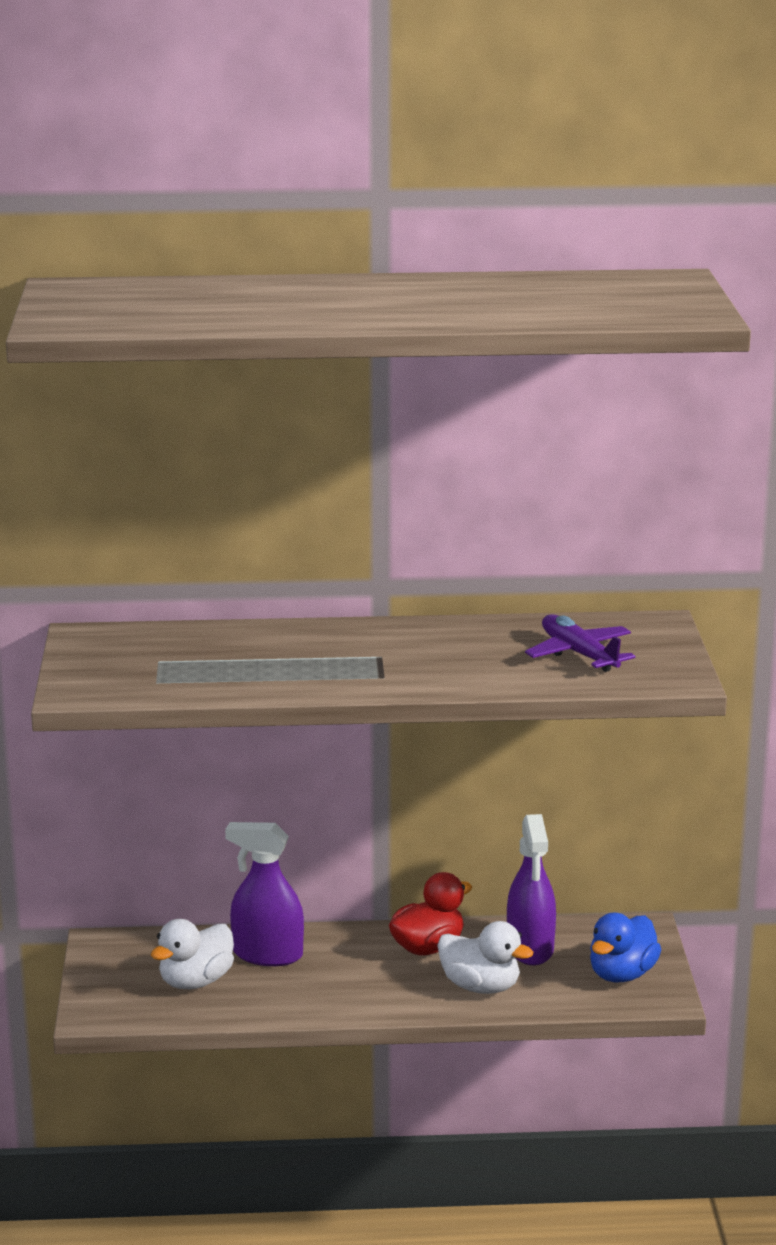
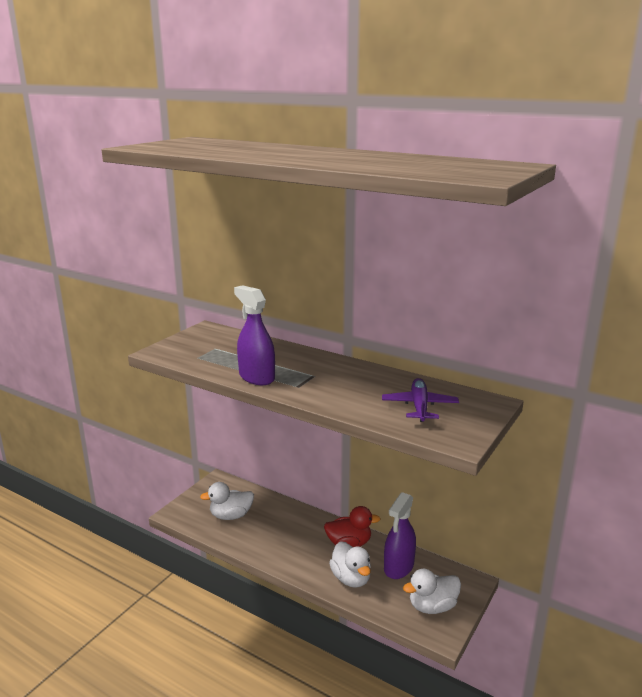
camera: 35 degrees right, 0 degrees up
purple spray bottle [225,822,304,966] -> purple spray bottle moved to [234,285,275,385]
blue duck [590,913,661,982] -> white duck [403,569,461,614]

_ _ _ _

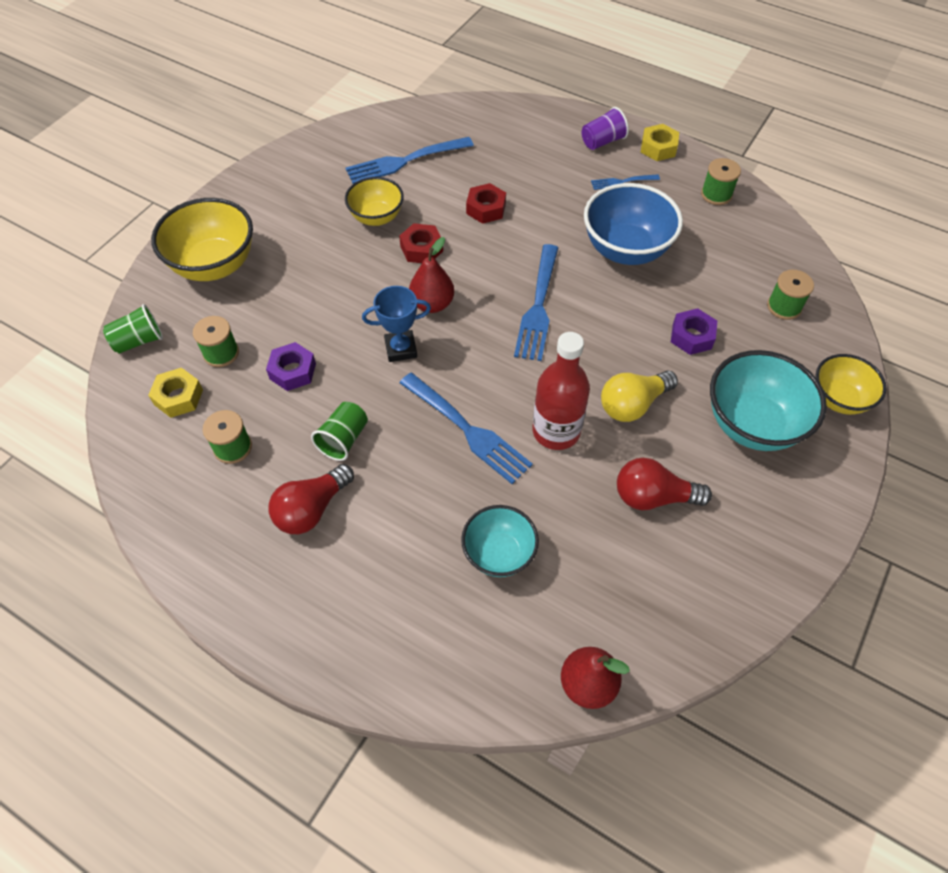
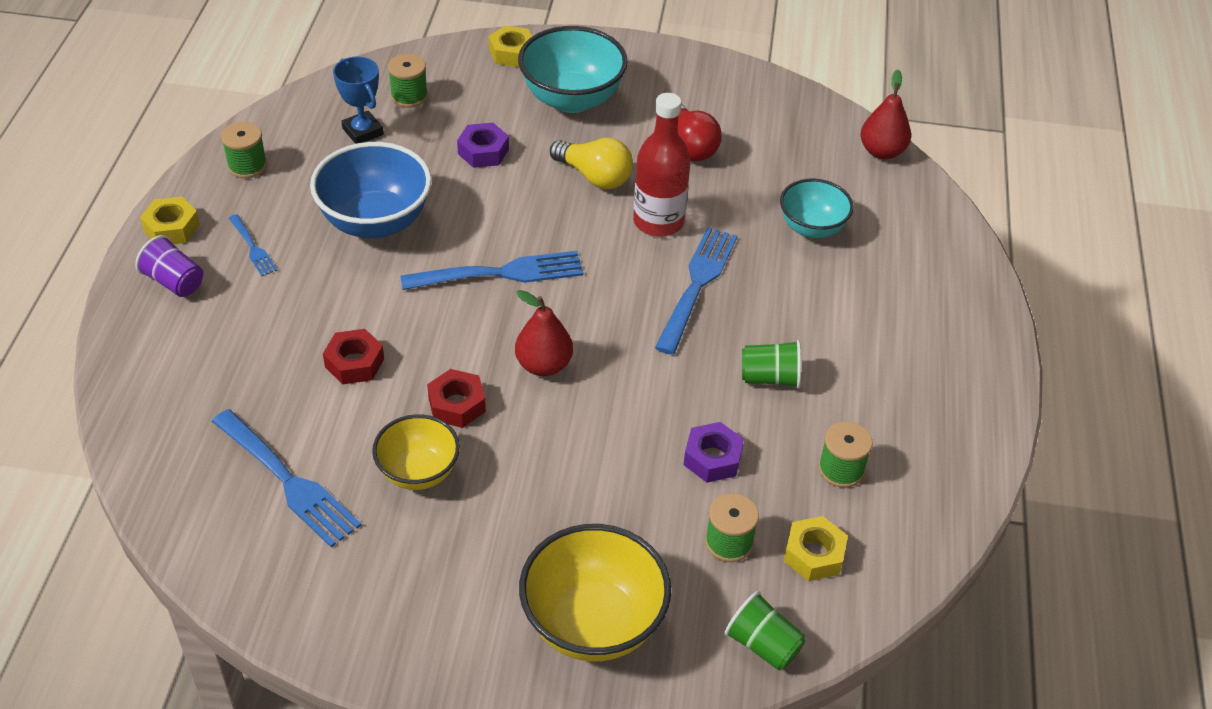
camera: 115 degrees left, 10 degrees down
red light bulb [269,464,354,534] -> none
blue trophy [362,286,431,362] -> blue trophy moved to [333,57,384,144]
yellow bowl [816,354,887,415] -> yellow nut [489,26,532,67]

_ _ _ _

▸ Exercise aim
Search the records above for the string "camera". Report each line that has it.

▸ Answer to this problem
camera: 35 degrees right, 0 degrees up
camera: 115 degrees left, 10 degrees down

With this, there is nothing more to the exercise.